YOUR TASK: From the entries that follow, gather each line holding the word "none".

DATA SHOWN:
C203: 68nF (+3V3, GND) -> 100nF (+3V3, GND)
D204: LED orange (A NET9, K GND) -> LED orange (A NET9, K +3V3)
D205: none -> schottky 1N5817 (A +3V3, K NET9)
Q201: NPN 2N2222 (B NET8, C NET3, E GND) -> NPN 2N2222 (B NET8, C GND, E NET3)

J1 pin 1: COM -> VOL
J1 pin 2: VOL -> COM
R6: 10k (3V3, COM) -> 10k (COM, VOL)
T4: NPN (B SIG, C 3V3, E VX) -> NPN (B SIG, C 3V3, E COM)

...

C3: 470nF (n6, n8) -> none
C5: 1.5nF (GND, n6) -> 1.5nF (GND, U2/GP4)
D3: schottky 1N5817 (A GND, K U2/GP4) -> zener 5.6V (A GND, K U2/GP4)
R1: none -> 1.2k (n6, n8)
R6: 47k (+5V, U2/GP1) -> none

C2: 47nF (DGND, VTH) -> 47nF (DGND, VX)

==

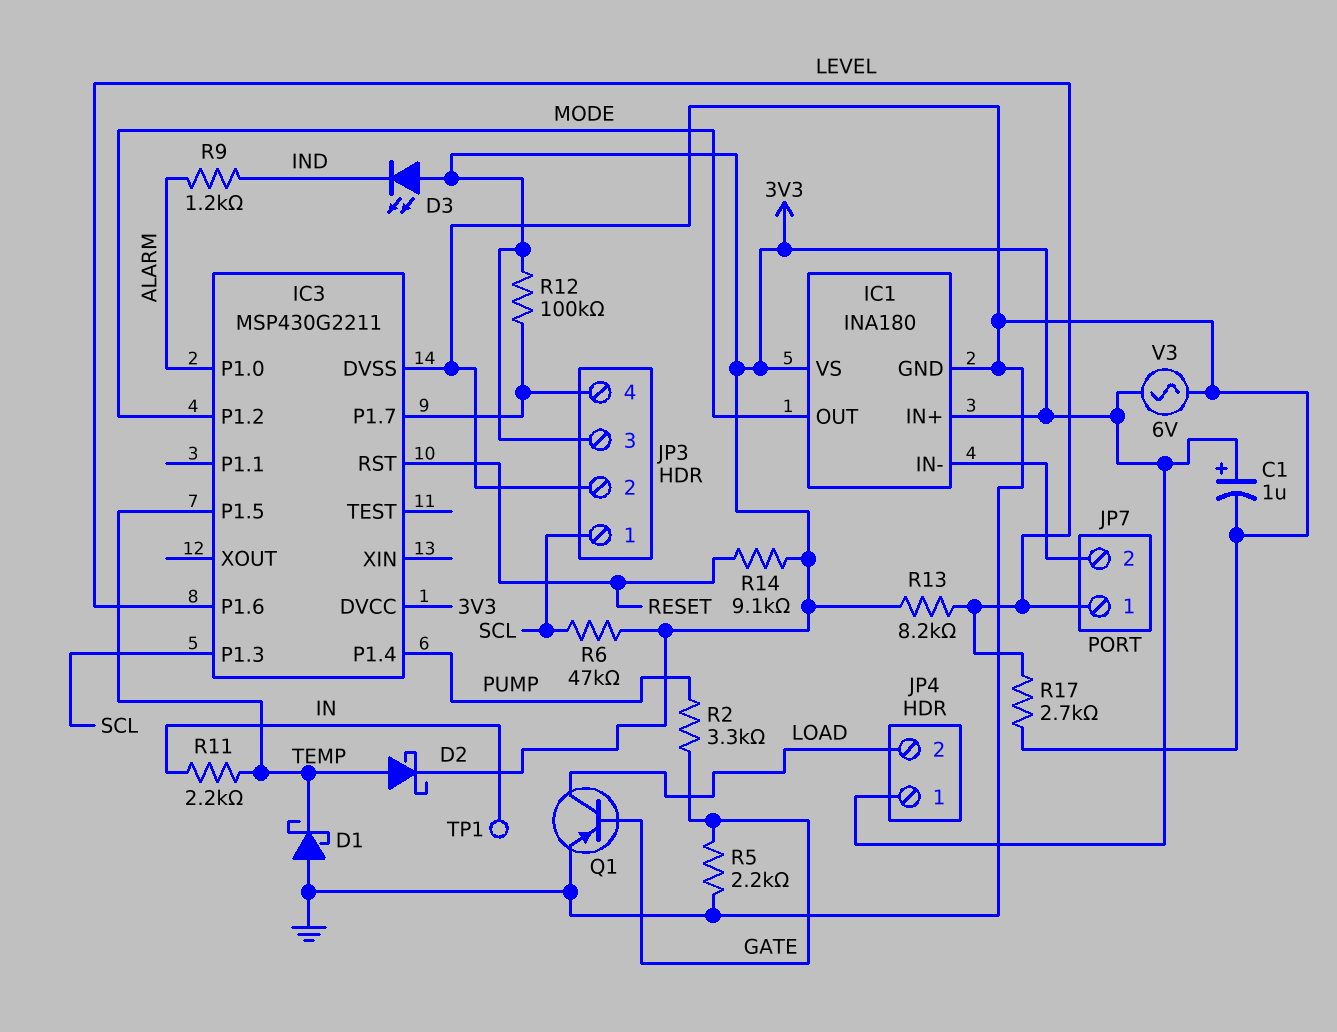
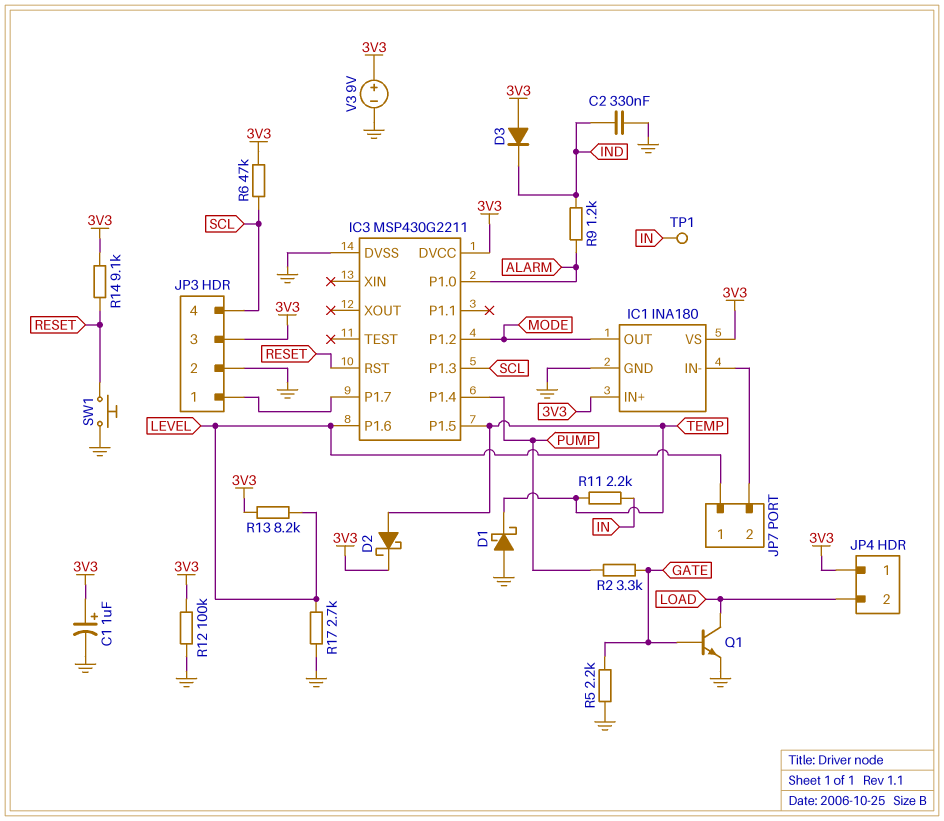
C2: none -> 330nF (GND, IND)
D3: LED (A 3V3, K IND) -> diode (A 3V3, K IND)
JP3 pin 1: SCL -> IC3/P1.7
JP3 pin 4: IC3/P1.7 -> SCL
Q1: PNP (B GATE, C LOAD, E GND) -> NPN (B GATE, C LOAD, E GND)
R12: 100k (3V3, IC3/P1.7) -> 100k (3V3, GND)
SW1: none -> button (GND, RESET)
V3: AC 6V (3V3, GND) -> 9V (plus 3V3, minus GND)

SOLUTION:
D205: none -> schottky 1N5817 (A +3V3, K NET9)
C3: 470nF (n6, n8) -> none
R1: none -> 1.2k (n6, n8)
R6: 47k (+5V, U2/GP1) -> none
C2: none -> 330nF (GND, IND)
SW1: none -> button (GND, RESET)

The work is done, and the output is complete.